*TASK TO CARRY OUT*
Of all the lines in the entries below, give again exactly those starting at the line containing "new: purple plane" and ending at the line containing "old: orange-coloured plane", both ends included, and no others.

(Object tracking records)
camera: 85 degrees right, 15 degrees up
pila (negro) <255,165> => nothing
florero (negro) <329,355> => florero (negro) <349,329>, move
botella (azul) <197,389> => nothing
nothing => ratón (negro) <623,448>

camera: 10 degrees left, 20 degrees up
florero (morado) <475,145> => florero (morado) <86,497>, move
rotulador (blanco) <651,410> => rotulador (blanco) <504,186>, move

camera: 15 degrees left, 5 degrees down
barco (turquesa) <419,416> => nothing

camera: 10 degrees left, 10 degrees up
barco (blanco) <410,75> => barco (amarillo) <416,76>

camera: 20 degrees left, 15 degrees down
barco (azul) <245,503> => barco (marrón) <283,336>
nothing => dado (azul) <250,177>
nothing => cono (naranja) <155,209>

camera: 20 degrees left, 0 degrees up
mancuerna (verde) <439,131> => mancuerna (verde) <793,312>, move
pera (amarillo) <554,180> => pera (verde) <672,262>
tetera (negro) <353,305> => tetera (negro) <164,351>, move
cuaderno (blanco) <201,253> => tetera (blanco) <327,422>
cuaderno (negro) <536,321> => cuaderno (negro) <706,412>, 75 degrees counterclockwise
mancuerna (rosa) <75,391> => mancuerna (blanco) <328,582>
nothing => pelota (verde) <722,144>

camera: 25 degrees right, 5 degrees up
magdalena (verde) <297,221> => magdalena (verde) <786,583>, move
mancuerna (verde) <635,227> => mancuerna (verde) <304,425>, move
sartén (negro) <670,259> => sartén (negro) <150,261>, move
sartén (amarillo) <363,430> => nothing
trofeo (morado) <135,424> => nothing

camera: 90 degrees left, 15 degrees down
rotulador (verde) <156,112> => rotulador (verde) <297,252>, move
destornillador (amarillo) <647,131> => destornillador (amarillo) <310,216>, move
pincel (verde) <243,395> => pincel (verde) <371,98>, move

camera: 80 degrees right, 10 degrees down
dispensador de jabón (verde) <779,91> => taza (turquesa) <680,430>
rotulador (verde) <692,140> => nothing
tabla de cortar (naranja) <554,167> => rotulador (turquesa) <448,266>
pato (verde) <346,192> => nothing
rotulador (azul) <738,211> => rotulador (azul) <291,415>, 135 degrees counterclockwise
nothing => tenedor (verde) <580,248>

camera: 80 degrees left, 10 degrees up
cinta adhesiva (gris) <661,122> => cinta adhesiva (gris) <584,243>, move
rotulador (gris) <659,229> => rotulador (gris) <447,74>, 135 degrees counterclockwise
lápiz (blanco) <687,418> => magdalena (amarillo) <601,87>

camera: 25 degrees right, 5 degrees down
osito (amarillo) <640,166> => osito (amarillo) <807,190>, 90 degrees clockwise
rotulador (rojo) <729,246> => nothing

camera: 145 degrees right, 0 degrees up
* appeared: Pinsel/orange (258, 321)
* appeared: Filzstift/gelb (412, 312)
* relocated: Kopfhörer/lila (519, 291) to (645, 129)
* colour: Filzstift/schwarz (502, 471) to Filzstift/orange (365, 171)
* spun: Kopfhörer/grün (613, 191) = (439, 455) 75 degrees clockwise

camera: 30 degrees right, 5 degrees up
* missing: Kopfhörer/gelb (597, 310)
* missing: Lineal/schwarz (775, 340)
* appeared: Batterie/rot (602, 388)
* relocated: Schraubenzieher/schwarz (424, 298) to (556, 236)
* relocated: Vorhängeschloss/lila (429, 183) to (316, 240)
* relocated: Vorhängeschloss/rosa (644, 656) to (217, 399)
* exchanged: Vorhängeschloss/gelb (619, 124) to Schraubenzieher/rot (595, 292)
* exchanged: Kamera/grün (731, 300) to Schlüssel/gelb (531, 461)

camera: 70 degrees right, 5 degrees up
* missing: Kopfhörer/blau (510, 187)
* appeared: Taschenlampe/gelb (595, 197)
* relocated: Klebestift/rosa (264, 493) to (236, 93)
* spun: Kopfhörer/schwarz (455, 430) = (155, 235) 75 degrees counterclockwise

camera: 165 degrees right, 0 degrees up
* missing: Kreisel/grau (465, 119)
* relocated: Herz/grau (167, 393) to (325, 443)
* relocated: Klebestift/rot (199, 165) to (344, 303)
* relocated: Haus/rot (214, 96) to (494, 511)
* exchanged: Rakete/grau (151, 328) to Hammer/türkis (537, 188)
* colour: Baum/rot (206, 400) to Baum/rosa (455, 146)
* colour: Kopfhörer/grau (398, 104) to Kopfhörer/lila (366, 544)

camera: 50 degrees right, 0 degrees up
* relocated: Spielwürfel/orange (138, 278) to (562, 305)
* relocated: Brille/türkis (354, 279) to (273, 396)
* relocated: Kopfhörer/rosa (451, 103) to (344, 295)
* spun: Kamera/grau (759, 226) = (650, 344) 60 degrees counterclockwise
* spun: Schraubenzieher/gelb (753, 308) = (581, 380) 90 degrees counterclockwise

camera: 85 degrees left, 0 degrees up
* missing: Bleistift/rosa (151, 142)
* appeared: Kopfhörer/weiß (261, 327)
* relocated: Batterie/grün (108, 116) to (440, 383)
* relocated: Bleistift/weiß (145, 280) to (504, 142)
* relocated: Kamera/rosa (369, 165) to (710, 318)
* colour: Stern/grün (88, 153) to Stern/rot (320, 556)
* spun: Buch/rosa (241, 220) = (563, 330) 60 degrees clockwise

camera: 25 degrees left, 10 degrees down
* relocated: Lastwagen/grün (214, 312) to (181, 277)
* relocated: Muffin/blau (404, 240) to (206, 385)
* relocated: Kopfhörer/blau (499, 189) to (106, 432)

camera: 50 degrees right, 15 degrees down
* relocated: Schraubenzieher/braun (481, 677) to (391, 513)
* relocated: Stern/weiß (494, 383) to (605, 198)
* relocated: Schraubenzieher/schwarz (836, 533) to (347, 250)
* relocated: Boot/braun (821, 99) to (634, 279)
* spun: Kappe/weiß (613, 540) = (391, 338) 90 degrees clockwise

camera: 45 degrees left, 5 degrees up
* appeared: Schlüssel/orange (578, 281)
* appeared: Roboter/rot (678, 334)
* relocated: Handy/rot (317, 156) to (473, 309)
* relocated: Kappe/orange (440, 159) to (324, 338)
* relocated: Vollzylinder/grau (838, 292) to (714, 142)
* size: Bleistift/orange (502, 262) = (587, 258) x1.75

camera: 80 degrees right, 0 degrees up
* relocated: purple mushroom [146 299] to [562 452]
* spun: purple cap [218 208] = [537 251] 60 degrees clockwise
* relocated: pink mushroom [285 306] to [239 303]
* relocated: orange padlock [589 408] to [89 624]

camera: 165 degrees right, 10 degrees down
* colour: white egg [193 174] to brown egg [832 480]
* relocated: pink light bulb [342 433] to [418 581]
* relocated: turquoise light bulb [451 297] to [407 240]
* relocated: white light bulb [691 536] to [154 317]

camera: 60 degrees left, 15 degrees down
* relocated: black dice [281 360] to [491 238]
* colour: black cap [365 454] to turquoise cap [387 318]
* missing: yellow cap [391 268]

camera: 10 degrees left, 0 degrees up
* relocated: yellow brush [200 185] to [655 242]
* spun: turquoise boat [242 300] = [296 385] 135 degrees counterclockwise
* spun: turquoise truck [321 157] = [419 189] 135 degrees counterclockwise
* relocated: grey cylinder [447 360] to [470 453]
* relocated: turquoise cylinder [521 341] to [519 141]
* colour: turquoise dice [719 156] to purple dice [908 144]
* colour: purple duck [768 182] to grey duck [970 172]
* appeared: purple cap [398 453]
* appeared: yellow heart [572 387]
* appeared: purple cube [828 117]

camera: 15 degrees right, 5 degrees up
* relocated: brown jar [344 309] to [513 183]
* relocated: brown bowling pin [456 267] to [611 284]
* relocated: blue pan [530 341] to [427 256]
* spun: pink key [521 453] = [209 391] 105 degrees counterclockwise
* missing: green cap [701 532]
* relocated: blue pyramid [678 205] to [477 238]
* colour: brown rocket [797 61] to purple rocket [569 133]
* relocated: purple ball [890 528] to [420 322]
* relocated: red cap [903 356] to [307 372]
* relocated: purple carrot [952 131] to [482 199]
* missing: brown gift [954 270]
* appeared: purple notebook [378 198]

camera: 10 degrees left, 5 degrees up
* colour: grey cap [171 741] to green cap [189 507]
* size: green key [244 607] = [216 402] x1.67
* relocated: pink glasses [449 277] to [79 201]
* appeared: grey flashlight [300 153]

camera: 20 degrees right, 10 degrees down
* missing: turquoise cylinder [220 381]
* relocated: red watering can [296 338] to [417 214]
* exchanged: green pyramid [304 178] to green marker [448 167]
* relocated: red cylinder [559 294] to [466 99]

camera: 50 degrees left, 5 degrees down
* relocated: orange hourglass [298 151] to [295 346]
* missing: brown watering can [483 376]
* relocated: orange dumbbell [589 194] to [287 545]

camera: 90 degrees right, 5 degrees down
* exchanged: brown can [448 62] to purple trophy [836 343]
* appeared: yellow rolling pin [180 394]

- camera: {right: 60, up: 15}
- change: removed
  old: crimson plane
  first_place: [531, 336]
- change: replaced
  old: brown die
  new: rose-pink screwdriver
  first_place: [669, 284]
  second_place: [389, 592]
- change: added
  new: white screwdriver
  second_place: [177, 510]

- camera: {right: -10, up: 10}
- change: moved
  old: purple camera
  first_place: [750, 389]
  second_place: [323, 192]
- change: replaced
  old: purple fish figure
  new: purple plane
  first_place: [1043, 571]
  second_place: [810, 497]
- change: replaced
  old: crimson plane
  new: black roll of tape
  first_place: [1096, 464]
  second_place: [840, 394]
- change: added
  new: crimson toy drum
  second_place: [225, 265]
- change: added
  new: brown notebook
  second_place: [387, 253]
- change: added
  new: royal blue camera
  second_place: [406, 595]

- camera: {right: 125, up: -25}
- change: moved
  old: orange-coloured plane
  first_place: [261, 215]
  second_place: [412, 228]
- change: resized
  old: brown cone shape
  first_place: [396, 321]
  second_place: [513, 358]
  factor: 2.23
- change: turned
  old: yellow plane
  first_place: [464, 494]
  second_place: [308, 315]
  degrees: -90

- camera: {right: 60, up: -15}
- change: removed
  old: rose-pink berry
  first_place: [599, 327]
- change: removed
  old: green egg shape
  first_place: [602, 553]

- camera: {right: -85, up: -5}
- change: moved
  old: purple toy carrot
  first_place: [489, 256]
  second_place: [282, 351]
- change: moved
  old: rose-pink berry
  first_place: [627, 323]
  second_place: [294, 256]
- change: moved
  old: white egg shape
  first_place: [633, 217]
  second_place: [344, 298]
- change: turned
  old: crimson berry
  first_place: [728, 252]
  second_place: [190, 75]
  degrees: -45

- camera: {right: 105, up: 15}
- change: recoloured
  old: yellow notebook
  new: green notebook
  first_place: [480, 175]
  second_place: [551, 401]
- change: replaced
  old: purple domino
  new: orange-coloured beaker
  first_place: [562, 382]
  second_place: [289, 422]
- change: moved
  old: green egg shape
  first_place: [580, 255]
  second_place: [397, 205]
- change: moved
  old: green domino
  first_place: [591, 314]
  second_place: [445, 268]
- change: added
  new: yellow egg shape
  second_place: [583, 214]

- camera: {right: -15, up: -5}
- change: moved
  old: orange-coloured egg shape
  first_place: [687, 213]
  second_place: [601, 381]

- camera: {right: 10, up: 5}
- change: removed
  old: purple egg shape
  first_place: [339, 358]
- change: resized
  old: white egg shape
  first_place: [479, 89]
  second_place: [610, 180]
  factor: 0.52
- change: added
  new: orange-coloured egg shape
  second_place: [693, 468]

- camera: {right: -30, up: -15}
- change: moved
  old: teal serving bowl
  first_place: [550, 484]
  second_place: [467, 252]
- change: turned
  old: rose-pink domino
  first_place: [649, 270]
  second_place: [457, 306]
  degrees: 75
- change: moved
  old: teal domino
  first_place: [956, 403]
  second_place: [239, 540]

*ANSWER AREA*
  new: purple plane
  first_place: [1043, 571]
  second_place: [810, 497]
- change: replaced
  old: crimson plane
  new: black roll of tape
  first_place: [1096, 464]
  second_place: [840, 394]
- change: added
  new: crimson toy drum
  second_place: [225, 265]
- change: added
  new: brown notebook
  second_place: [387, 253]
- change: added
  new: royal blue camera
  second_place: [406, 595]

- camera: {right: 125, up: -25}
- change: moved
  old: orange-coloured plane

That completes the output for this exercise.